## Available data
* * * * * * *

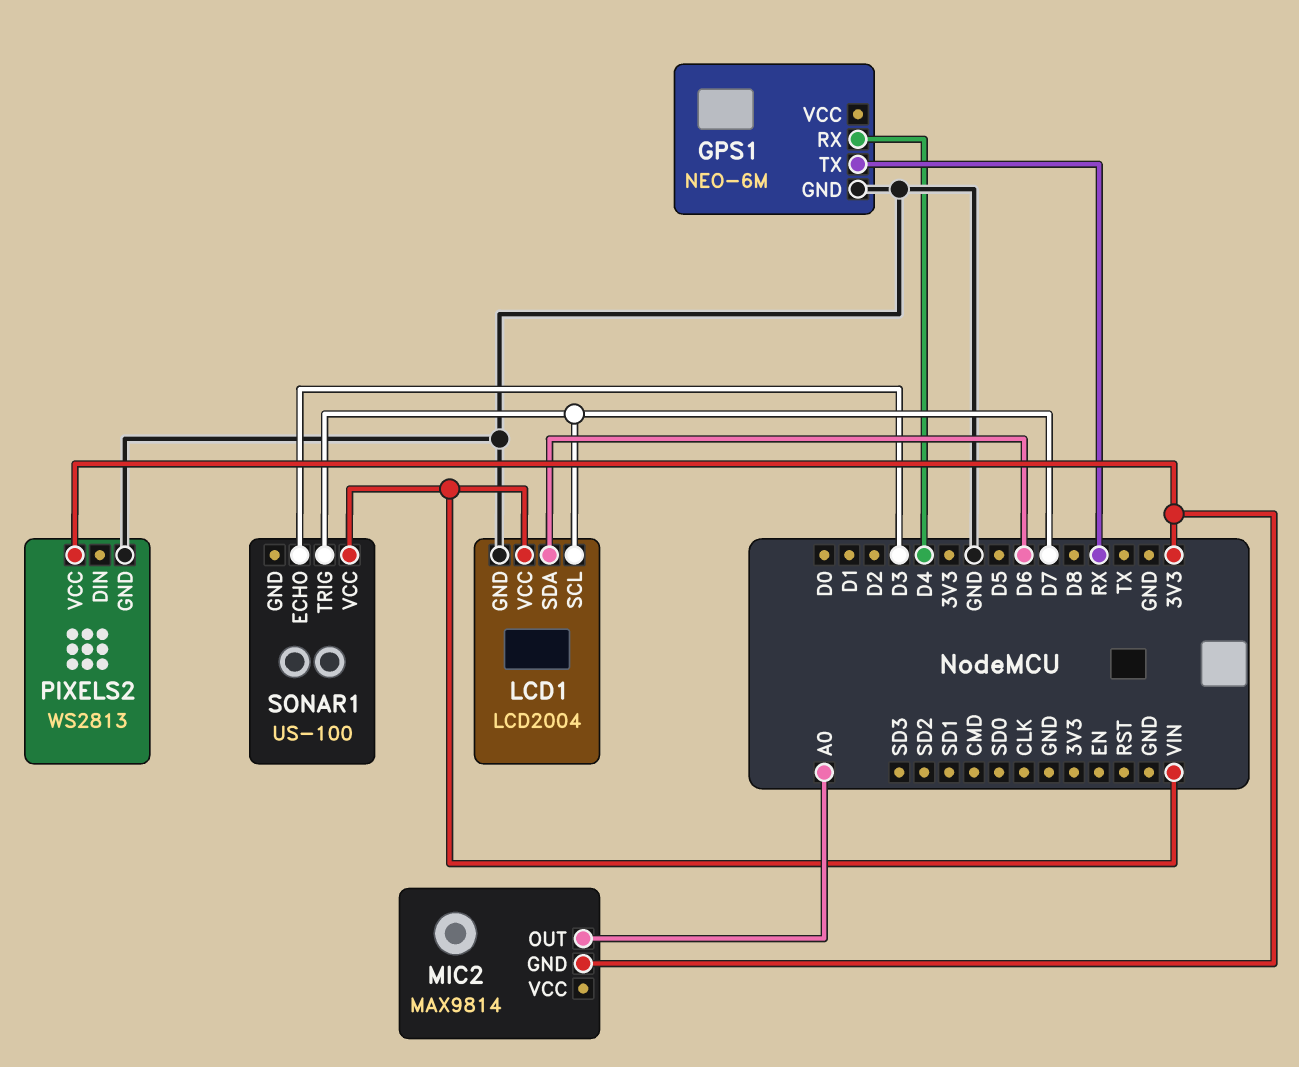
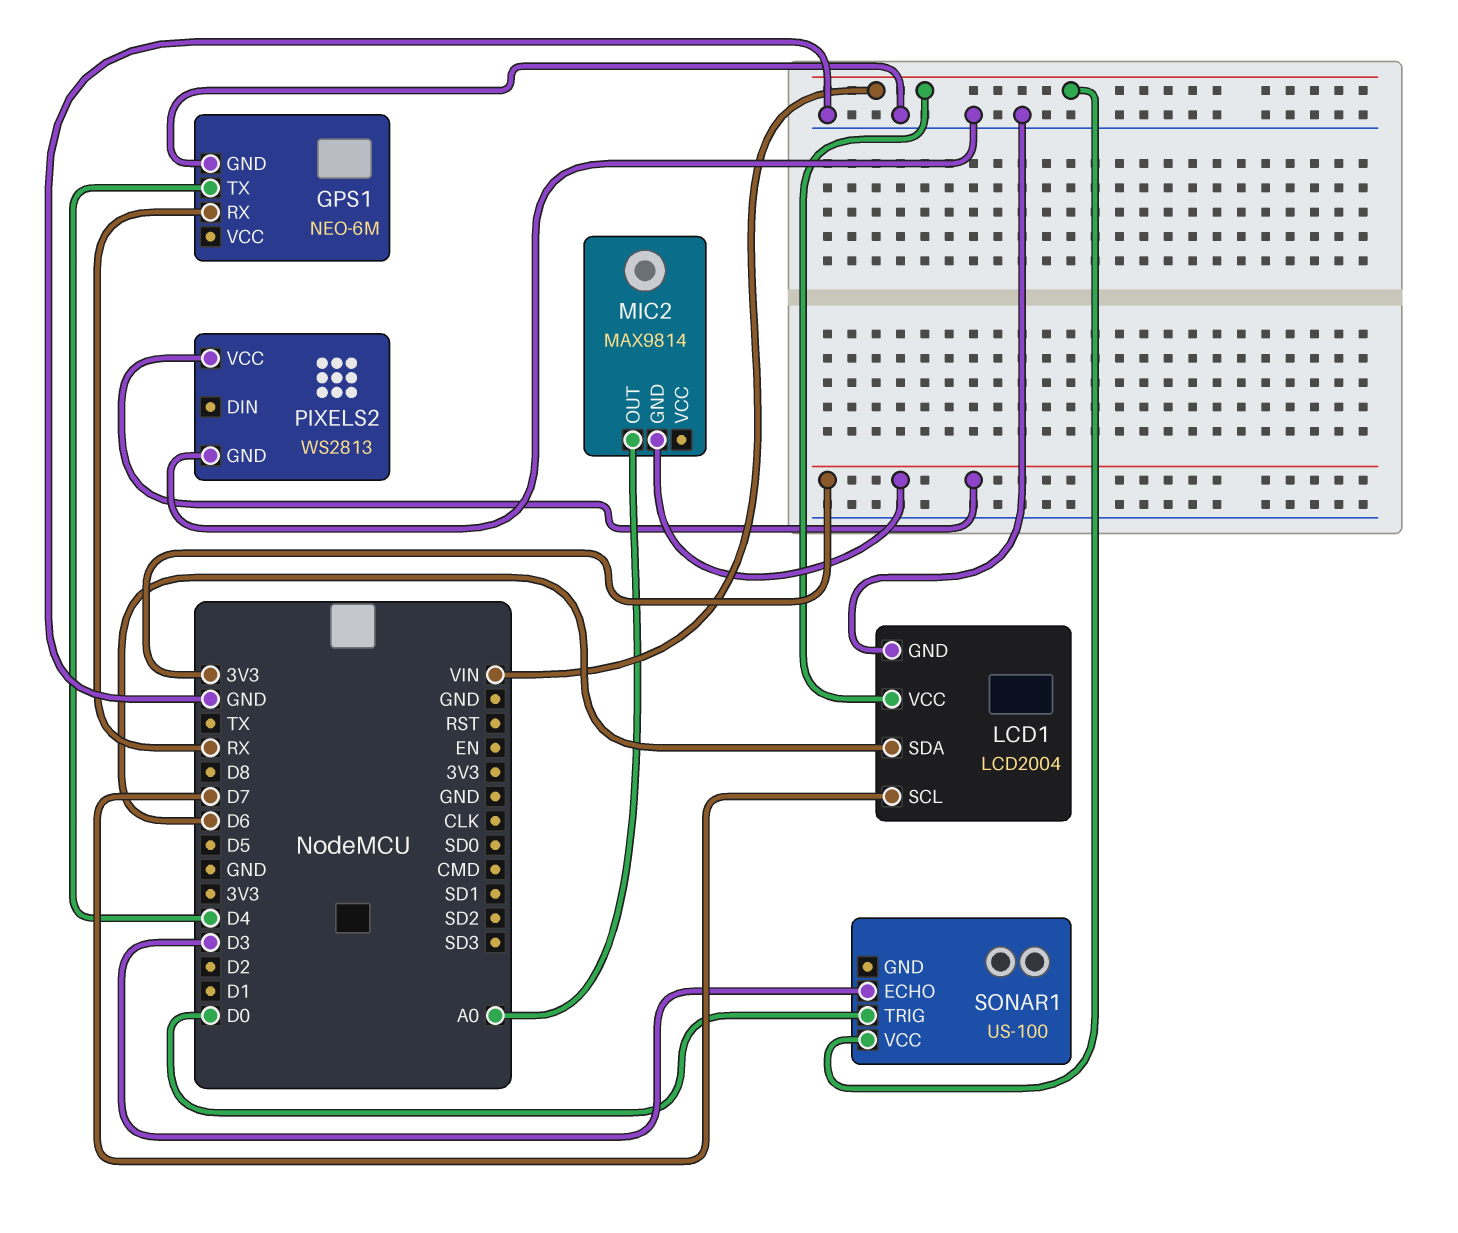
GPS1 pin RX: D4 -> RX
GPS1 pin TX: RX -> D4
SONAR1 pin TRIG: D7 -> D0

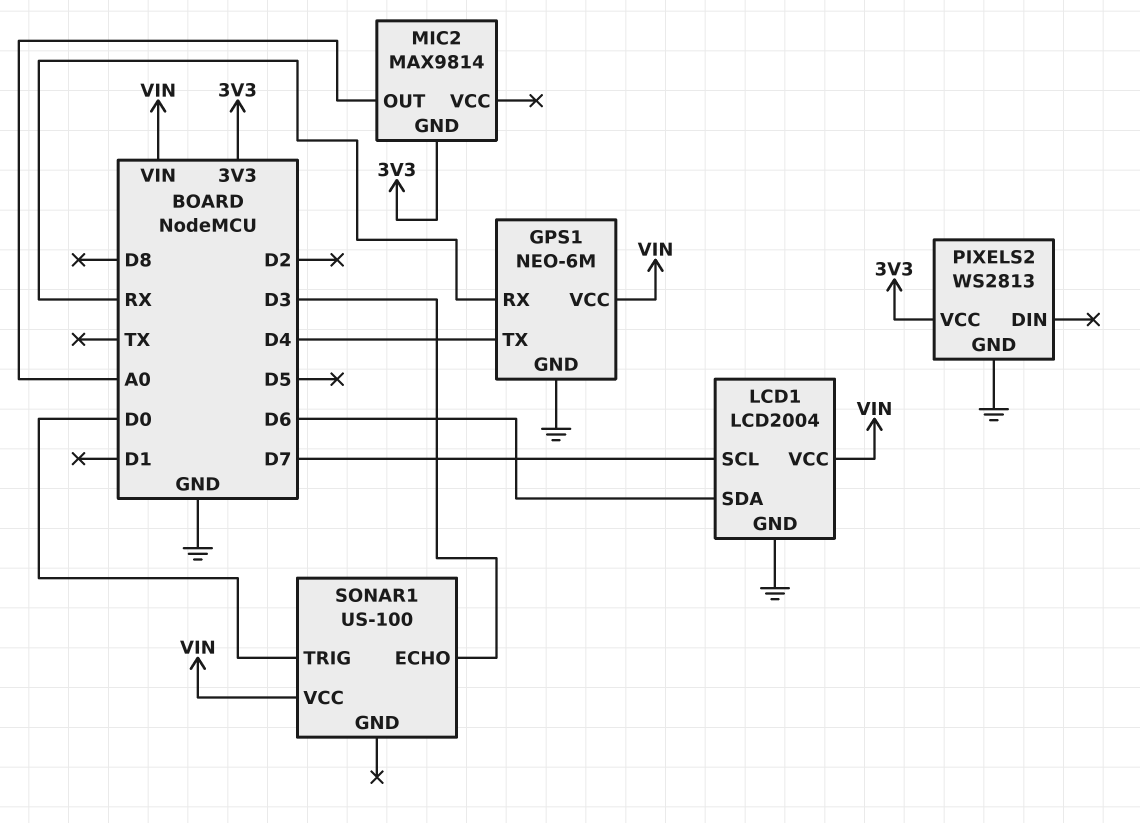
GPS1 pin VCC: none -> VIN

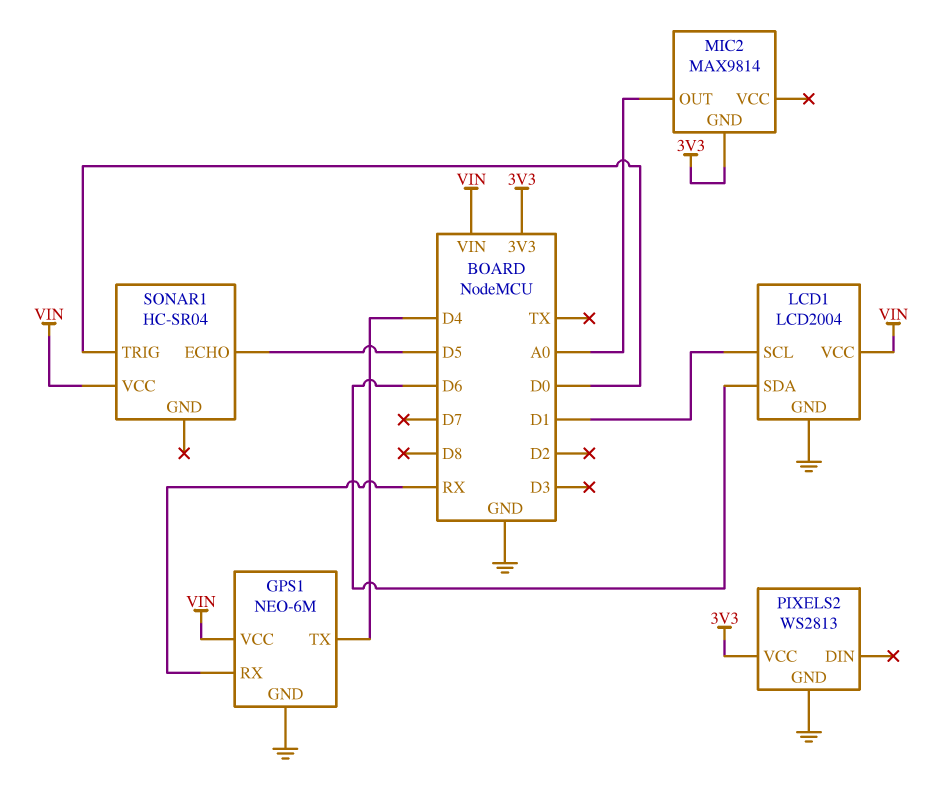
LCD1 pin SCL: D7 -> D1
SONAR1: US-100 -> HC-SR04
SONAR1 pin ECHO: D3 -> D5

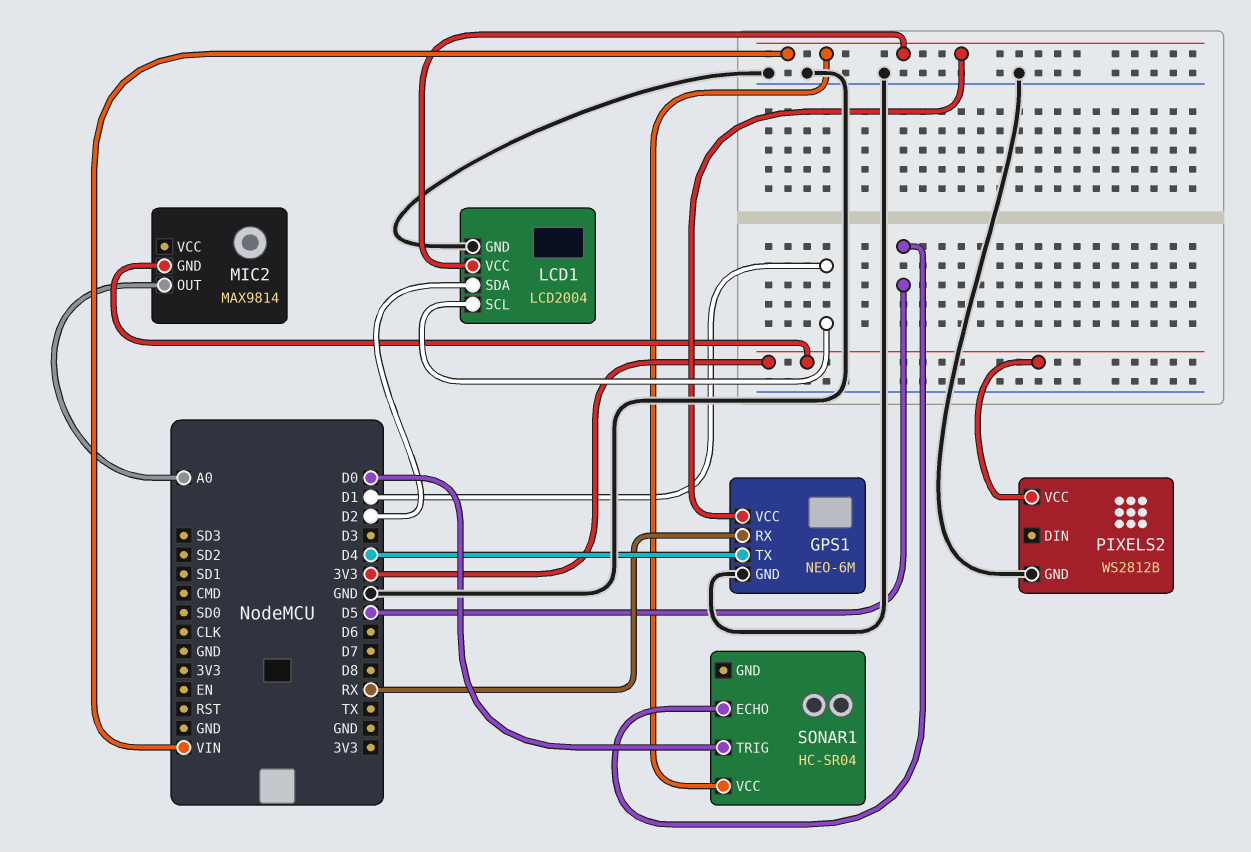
LCD1 pin SDA: D6 -> D2
PIXELS2: WS2813 -> WS2812B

* * * * * * *

## Task statement
Leaving aside every picture, transcribe exactly the lines that run from the one with "LCD1 pin SCL: D7 -> D1" to the close of the listing above.

## Reply to the task
LCD1 pin SCL: D7 -> D1
SONAR1: US-100 -> HC-SR04
SONAR1 pin ECHO: D3 -> D5

LCD1 pin SDA: D6 -> D2
PIXELS2: WS2813 -> WS2812B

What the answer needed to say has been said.